*Short task:* Copy out every line of text from the items below word for word, leaving the pictures out of your answer.

*Input rows:*
☆ ☆ ☆ ☆ ☆

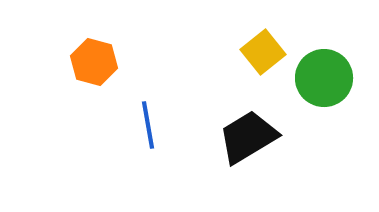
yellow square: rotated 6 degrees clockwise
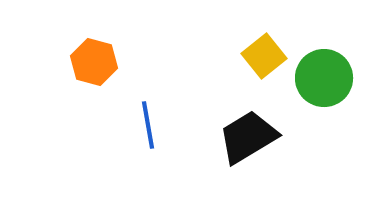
yellow square: moved 1 px right, 4 px down
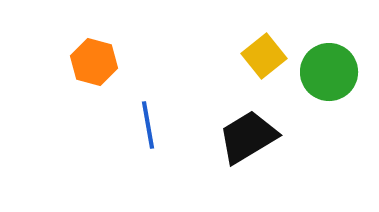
green circle: moved 5 px right, 6 px up
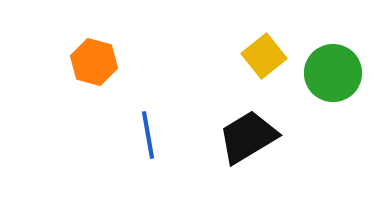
green circle: moved 4 px right, 1 px down
blue line: moved 10 px down
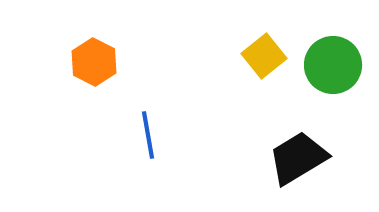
orange hexagon: rotated 12 degrees clockwise
green circle: moved 8 px up
black trapezoid: moved 50 px right, 21 px down
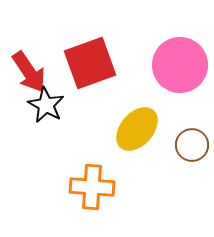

☆ ☆ ☆ ☆ ☆

*Finished task:*
yellow square: rotated 6 degrees clockwise
yellow square: moved 1 px right, 4 px down
green circle: moved 5 px right, 6 px up
green circle: moved 4 px right, 1 px down
blue line: moved 10 px down
orange hexagon: rotated 12 degrees clockwise
green circle: moved 8 px up
black trapezoid: moved 50 px right, 21 px down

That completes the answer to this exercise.